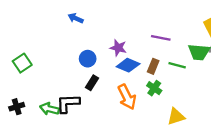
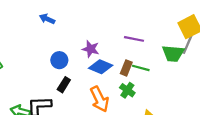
green line: (177, 65) -> (141, 68), moved

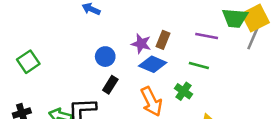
purple line: (134, 39) -> (207, 36), moved
green trapezoid: (173, 53) -> (235, 18), moved
brown rectangle: (126, 68) -> (163, 40), moved

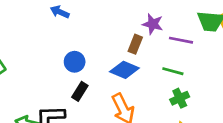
purple star: (141, 44) -> (153, 24), moved
green cross: (184, 91) -> (180, 98), moved, turned 30

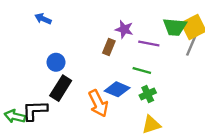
blue diamond: (124, 70) -> (117, 89), moved
black rectangle: (80, 91) -> (61, 88), size x1.5

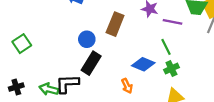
brown rectangle: (109, 47) -> (115, 24), moved, size x1.5
green line: (142, 70) -> (166, 47), turned 49
orange arrow: (98, 103) -> (127, 86), moved, size x0.6

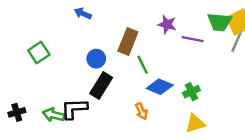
green square: (22, 44) -> (39, 53), moved
green line: (166, 47) -> (143, 65), moved

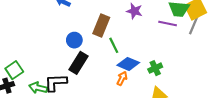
purple line: (193, 39) -> (168, 23), moved
green square: (39, 53) -> (14, 70), moved
orange arrow: (141, 111) -> (122, 78), moved, turned -128

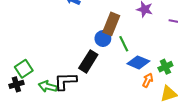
blue circle: (74, 40) -> (103, 39), moved
orange arrow: (122, 78) -> (148, 80), moved

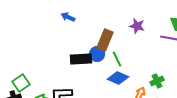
black rectangle: (88, 61) -> (81, 59), moved, turned 55
blue diamond: (138, 62) -> (118, 78), moved

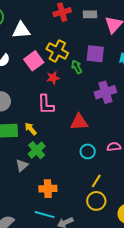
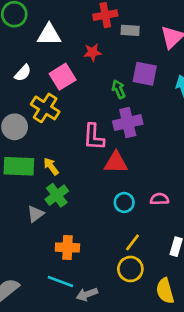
gray rectangle: (90, 14) -> (130, 30), moved
yellow cross: (57, 51) -> (45, 108), moved
red star: (53, 78) -> (92, 52), moved
purple cross: (105, 92) -> (128, 123), moved
pink L-shape: (46, 104) -> (94, 137), moved

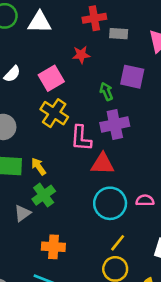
white triangle: (49, 35) -> (39, 22), moved
yellow cross: (45, 108) -> (54, 113), moved
cyan circle: (124, 202) -> (110, 203), size x1.6

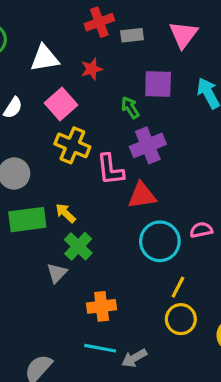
white triangle: (39, 22) -> (45, 58), moved

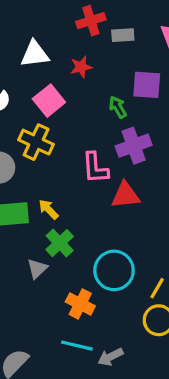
yellow cross: (72, 145) -> (36, 142), moved
cyan circle: (160, 241) -> (114, 270), moved
orange cross: (102, 306) -> (80, 304), turned 32

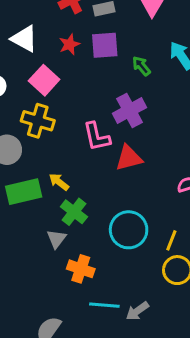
white triangle: (35, 54) -> (24, 39), turned 44
purple square: (147, 85) -> (105, 45), moved
green arrow: (118, 107) -> (141, 66), moved
orange cross: (80, 304) -> (81, 269), moved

PROBLEM TO WORK ON ->
Write every line of the data out again exactly, leaving out all images.

ANSWER SECTION ->
green line: (177, 65) -> (141, 68), moved

purple line: (134, 39) -> (207, 36), moved
green trapezoid: (173, 53) -> (235, 18), moved
brown rectangle: (126, 68) -> (163, 40), moved

purple star: (141, 44) -> (153, 24), moved
green cross: (184, 91) -> (180, 98), moved, turned 30

blue diamond: (124, 70) -> (117, 89), moved
black rectangle: (80, 91) -> (61, 88), size x1.5

brown rectangle: (109, 47) -> (115, 24), moved, size x1.5
green line: (142, 70) -> (166, 47), turned 49
orange arrow: (98, 103) -> (127, 86), moved, size x0.6

green square: (22, 44) -> (39, 53), moved
green line: (166, 47) -> (143, 65), moved

purple line: (193, 39) -> (168, 23), moved
green square: (39, 53) -> (14, 70), moved
orange arrow: (141, 111) -> (122, 78), moved, turned -128

blue circle: (74, 40) -> (103, 39), moved
orange arrow: (122, 78) -> (148, 80), moved

black rectangle: (88, 61) -> (81, 59), moved, turned 55
blue diamond: (138, 62) -> (118, 78), moved

gray rectangle: (90, 14) -> (130, 30), moved
yellow cross: (57, 51) -> (45, 108), moved
red star: (53, 78) -> (92, 52), moved
purple cross: (105, 92) -> (128, 123), moved
pink L-shape: (46, 104) -> (94, 137), moved

white triangle: (49, 35) -> (39, 22), moved
yellow cross: (45, 108) -> (54, 113), moved
cyan circle: (124, 202) -> (110, 203), size x1.6

white triangle: (39, 22) -> (45, 58), moved

yellow cross: (72, 145) -> (36, 142), moved
cyan circle: (160, 241) -> (114, 270), moved
orange cross: (102, 306) -> (80, 304), turned 32

white triangle: (35, 54) -> (24, 39), turned 44
purple square: (147, 85) -> (105, 45), moved
green arrow: (118, 107) -> (141, 66), moved
orange cross: (80, 304) -> (81, 269), moved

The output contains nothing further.